### WHAT NEEDS TO BE DONE
Each line of the entries below that holds "dumbbell" is needed, copied in full.
BEGIN
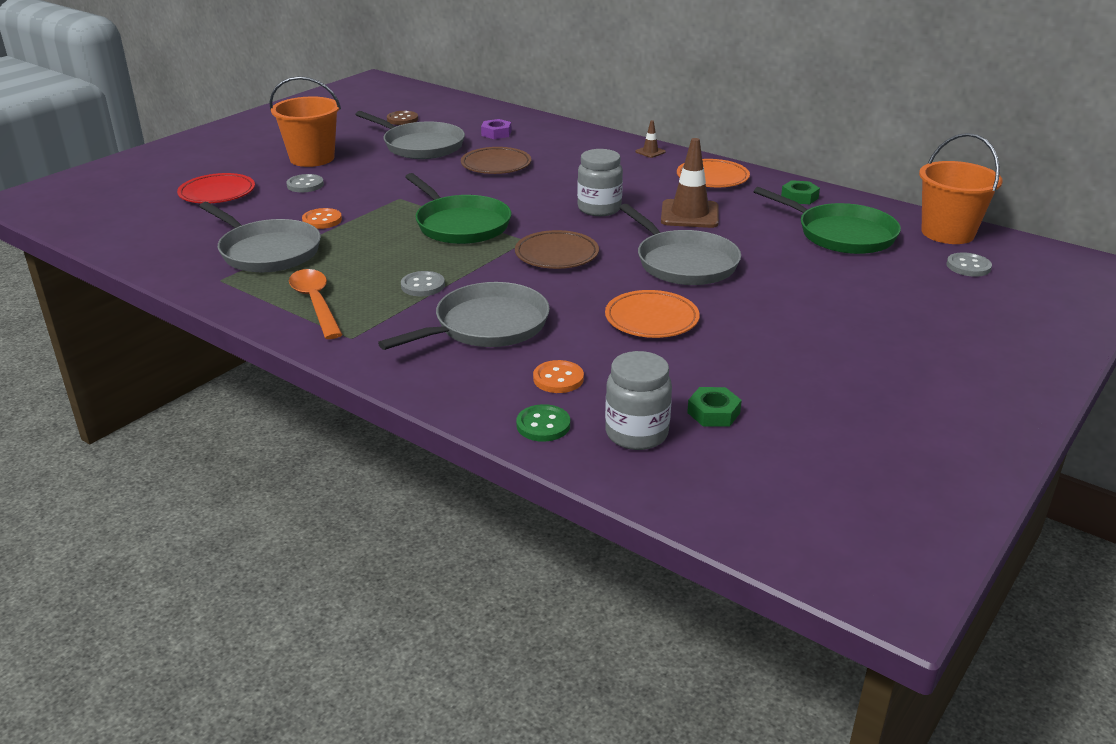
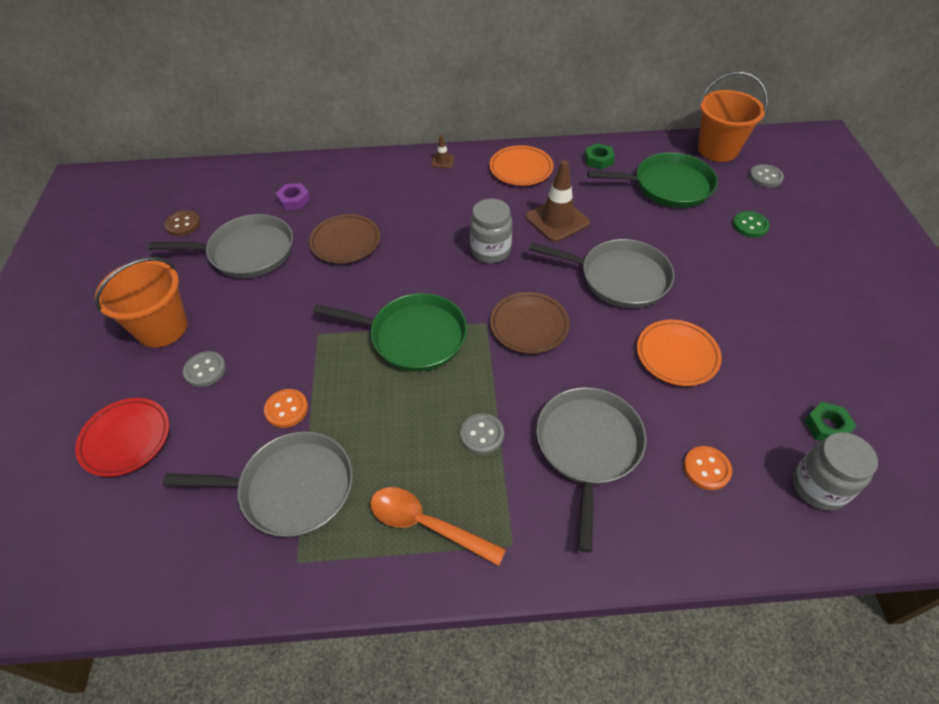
camera: 40 degrees left, 20 degrees up
green button [516,404,570,442] -> green button moved to [733,211,770,237]

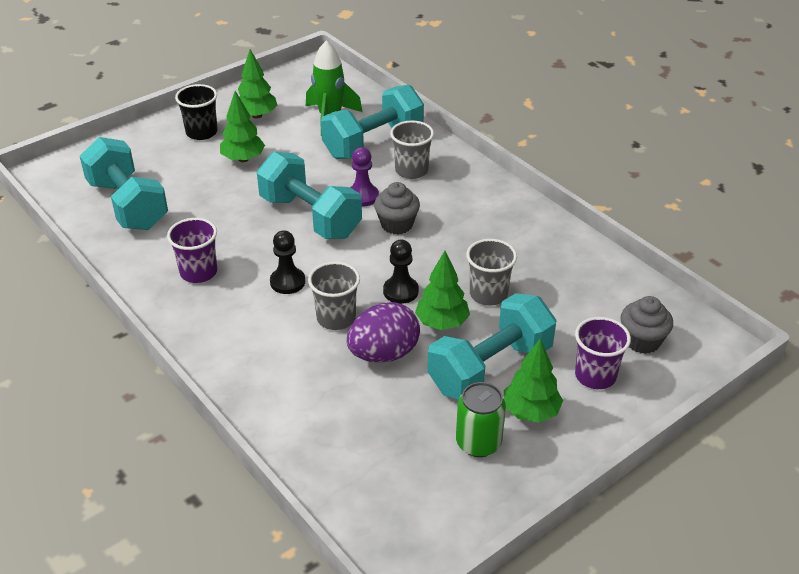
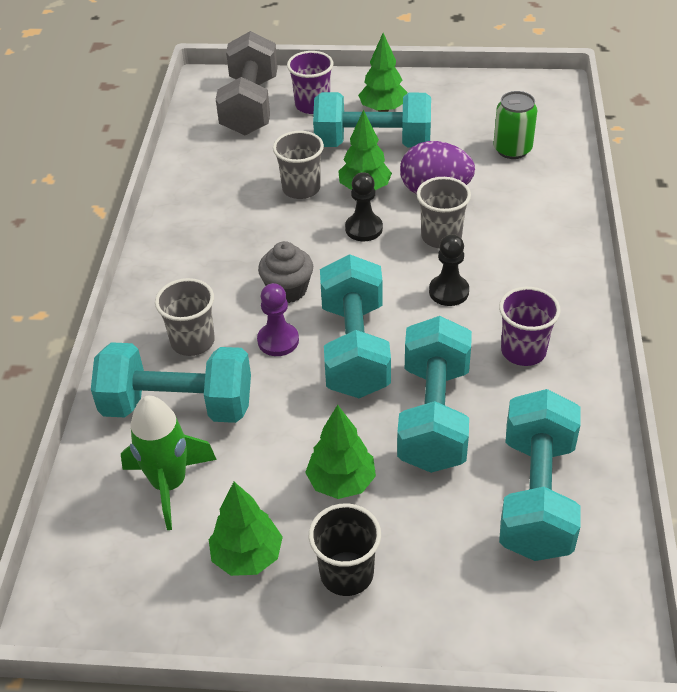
camera: 135 degrees left, 5 degrees up
green can [456,382,506,457] -> green can moved to [493,91,537,159]
grey cupcake [620,296,673,354] -> grey dumbbell [216,31,278,135]
none -> turquoise dumbbell [397,316,472,473]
END
### YOUR RESPONSE
grey cupcake [620,296,673,354] -> grey dumbbell [216,31,278,135]
none -> turquoise dumbbell [397,316,472,473]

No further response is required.